**Exercise details:**
Look in the material below for the line with "C11: 1.5nF (OUT, VB) -> 220nF (OUT, VB)" and the line with "R2: 15k (SENSE, VRAW) -> 15k (GND, SENSE)", then set down exactly those two lines and all lines between, nothing more.

=== Begin Enclosure ===

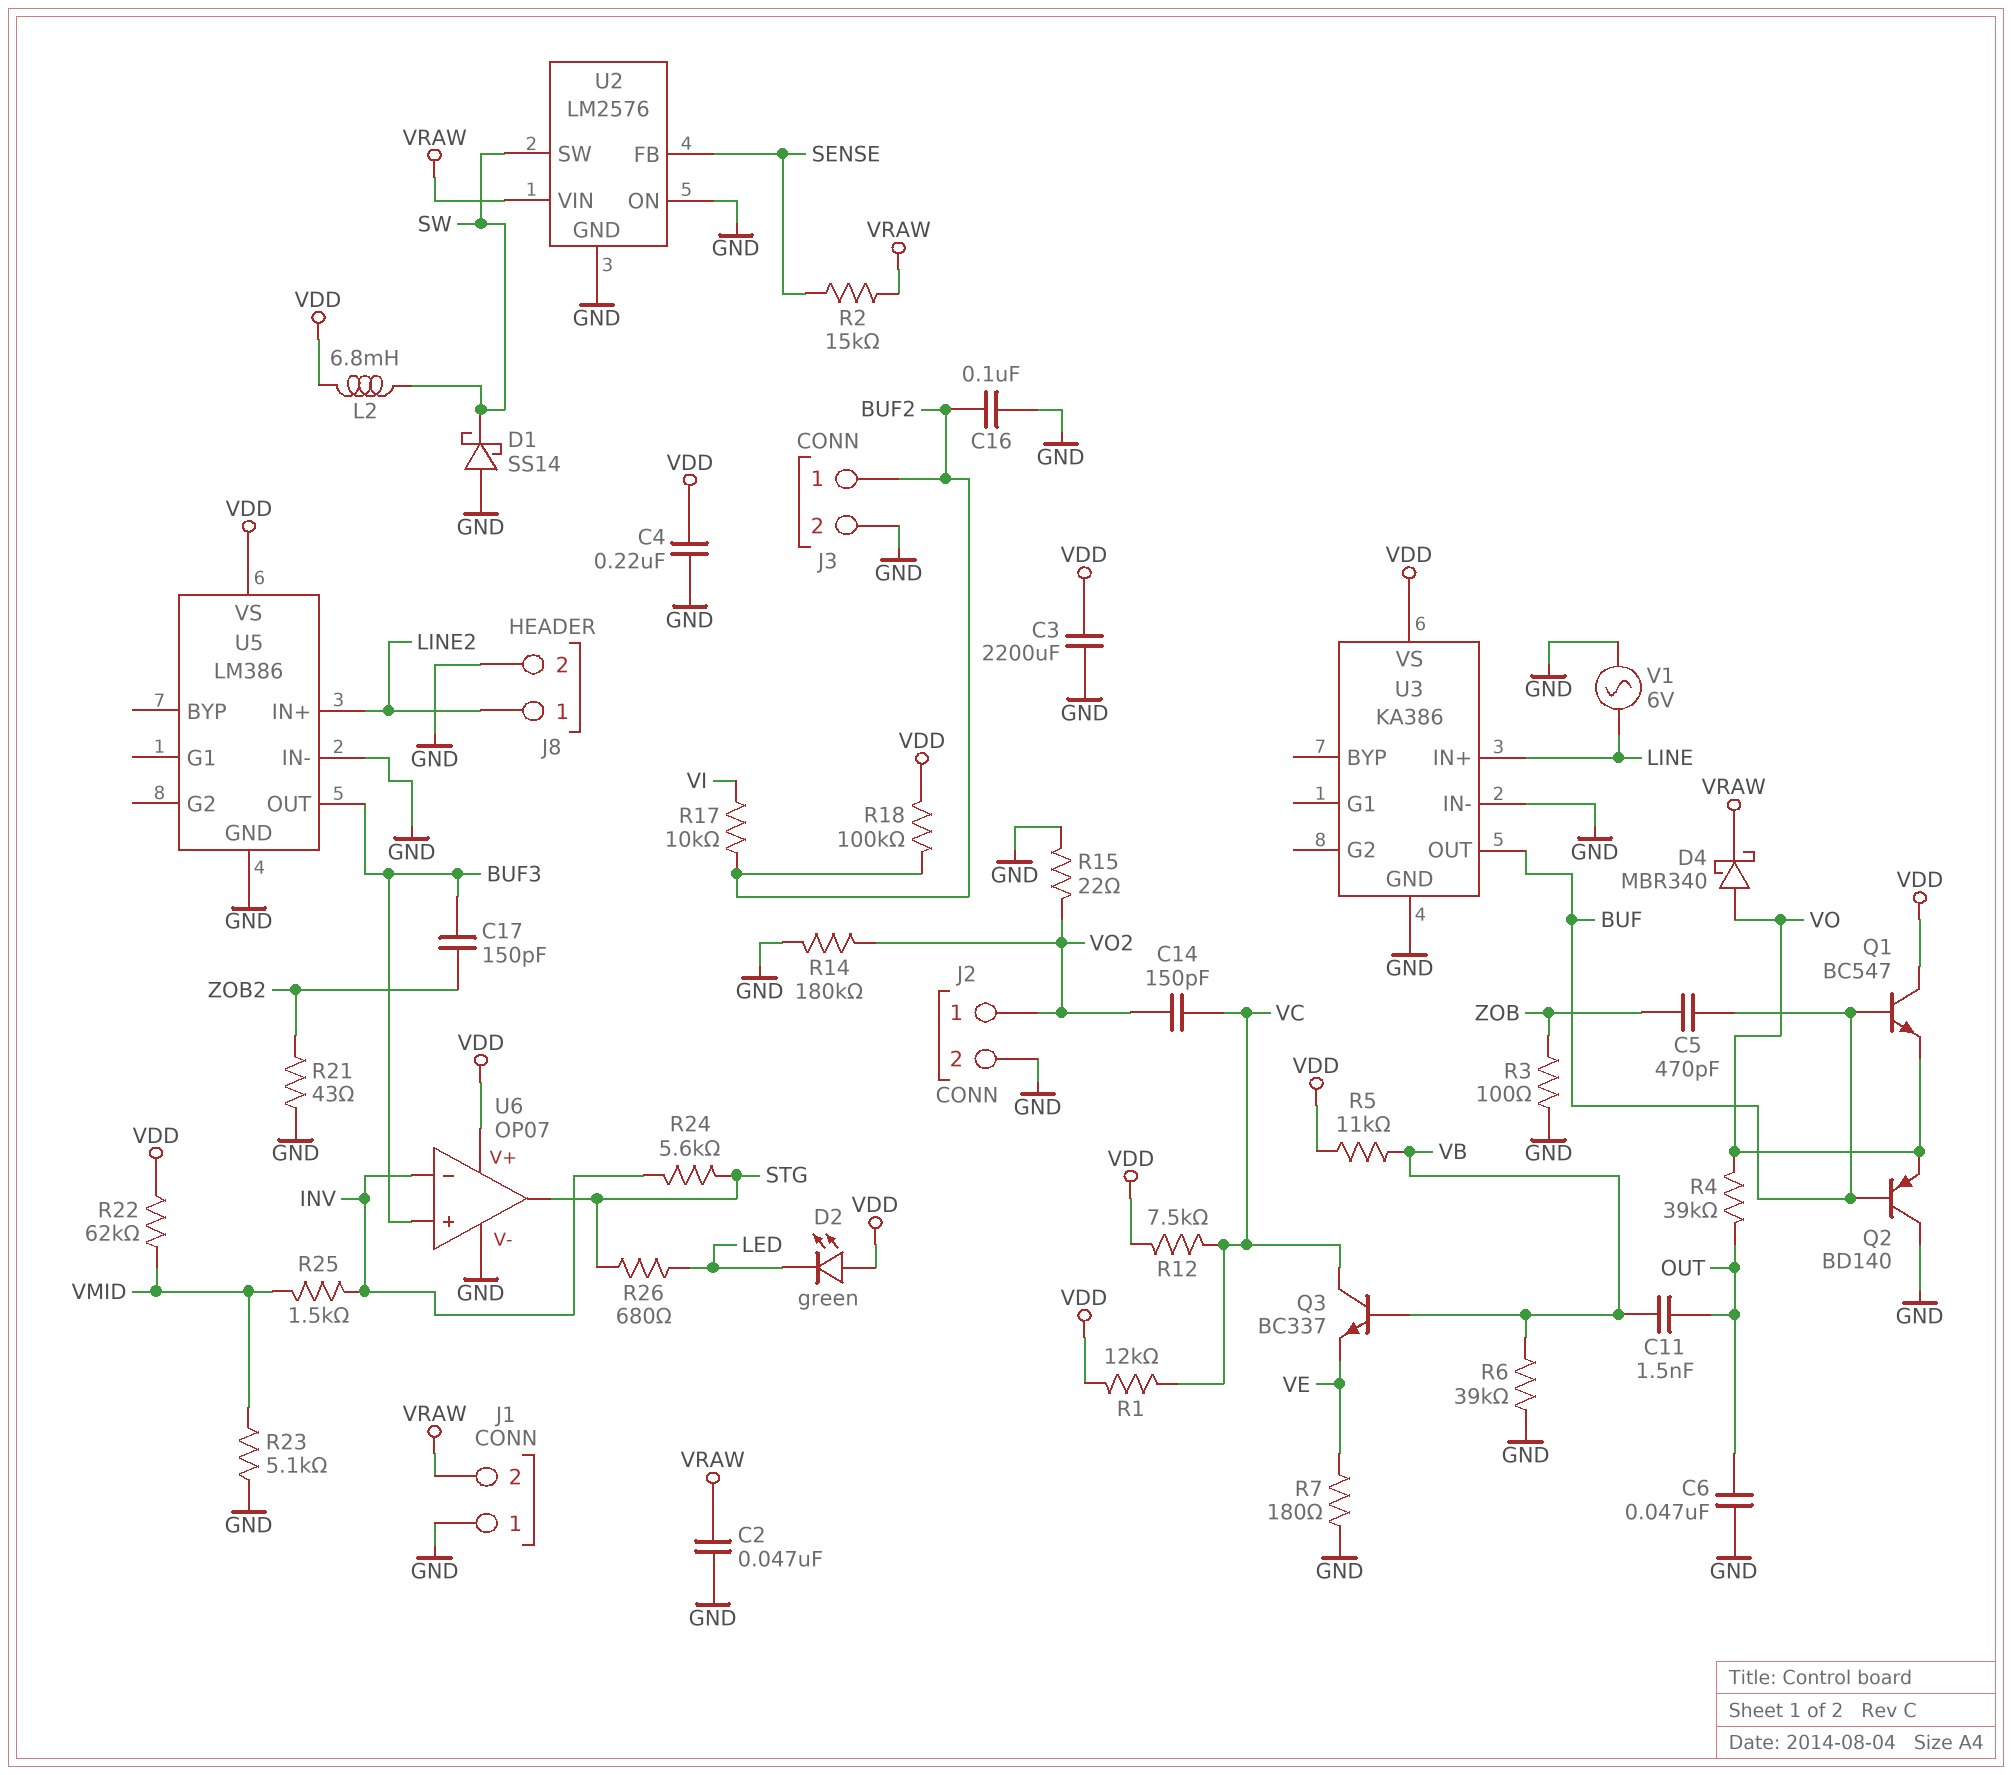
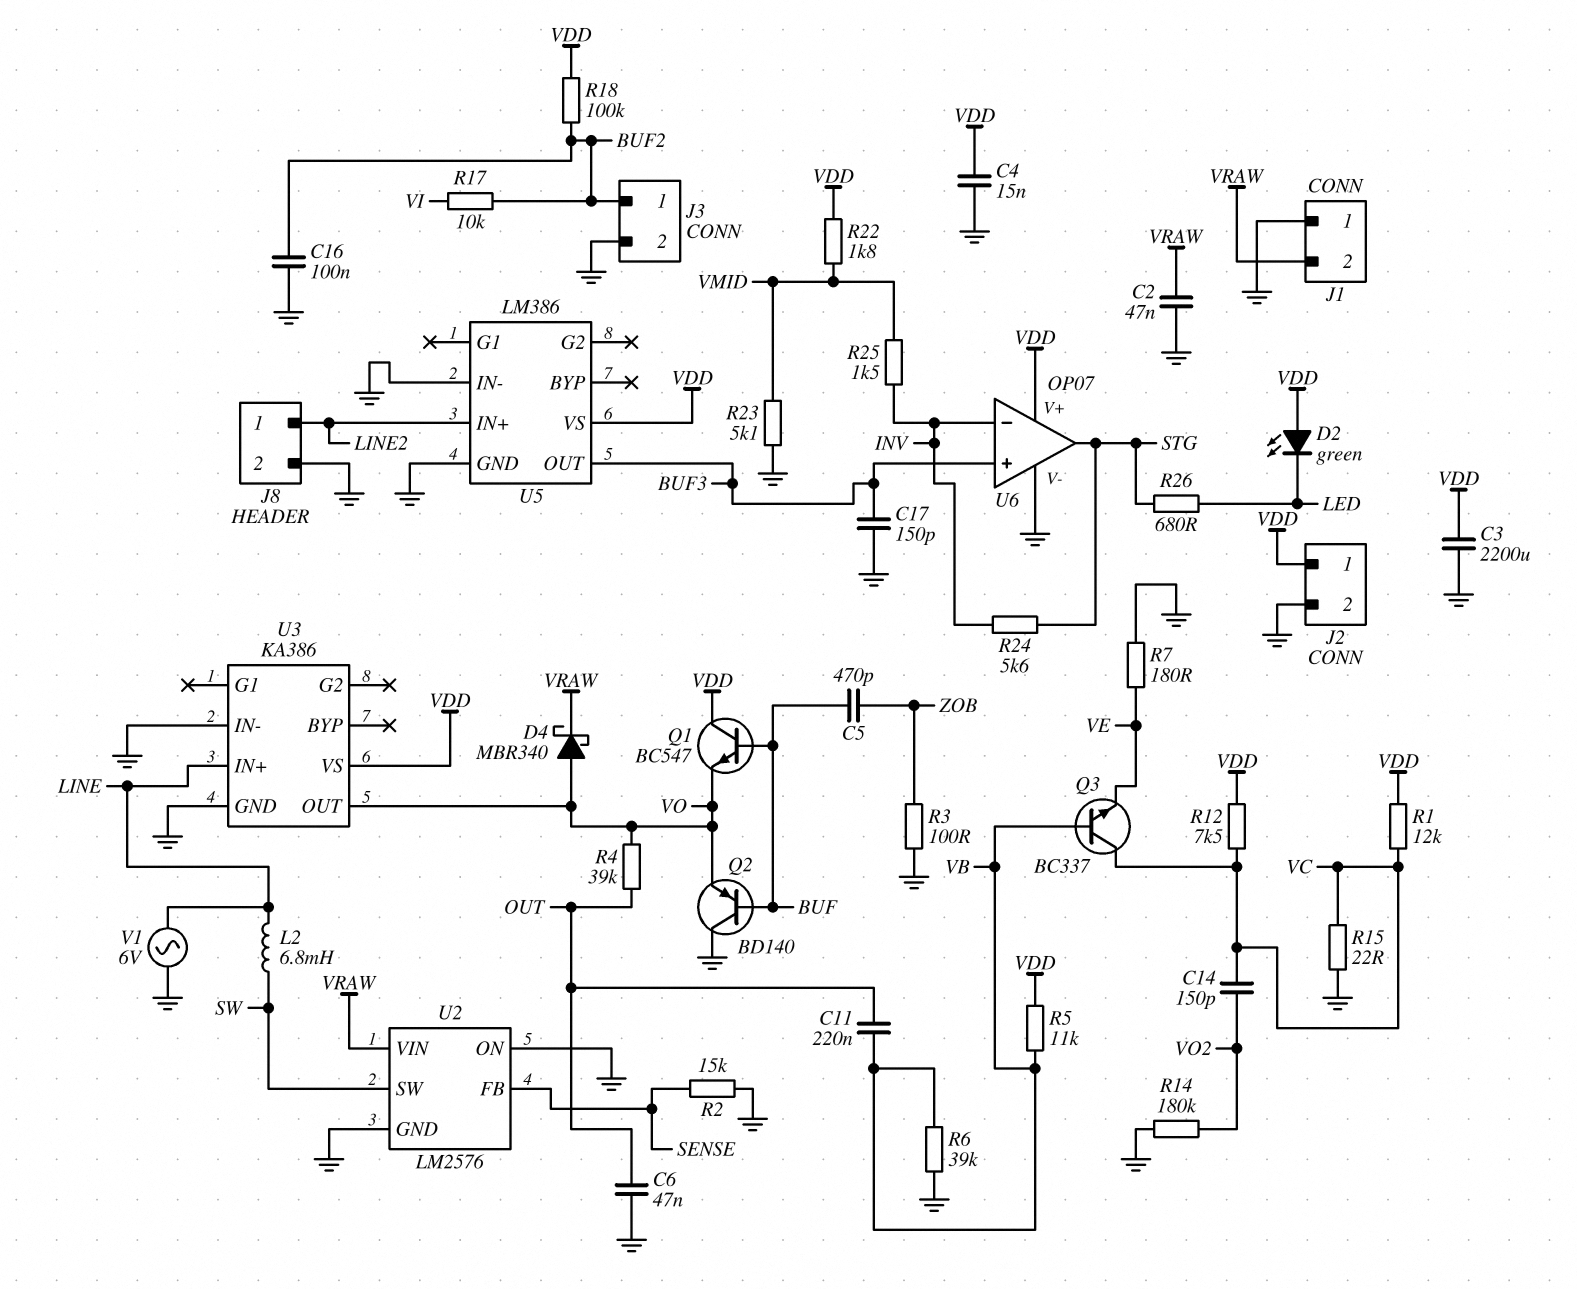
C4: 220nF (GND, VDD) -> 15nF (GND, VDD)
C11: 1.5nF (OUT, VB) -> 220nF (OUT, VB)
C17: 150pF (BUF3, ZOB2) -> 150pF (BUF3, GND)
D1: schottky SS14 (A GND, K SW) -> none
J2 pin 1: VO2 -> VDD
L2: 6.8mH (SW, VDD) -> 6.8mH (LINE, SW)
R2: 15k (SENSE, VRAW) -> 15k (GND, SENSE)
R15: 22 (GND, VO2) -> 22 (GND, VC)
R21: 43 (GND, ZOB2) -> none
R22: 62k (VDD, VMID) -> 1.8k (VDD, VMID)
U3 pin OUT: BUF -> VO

=== End Enclosure ===

**Output for this task:**
C11: 1.5nF (OUT, VB) -> 220nF (OUT, VB)
C17: 150pF (BUF3, ZOB2) -> 150pF (BUF3, GND)
D1: schottky SS14 (A GND, K SW) -> none
J2 pin 1: VO2 -> VDD
L2: 6.8mH (SW, VDD) -> 6.8mH (LINE, SW)
R2: 15k (SENSE, VRAW) -> 15k (GND, SENSE)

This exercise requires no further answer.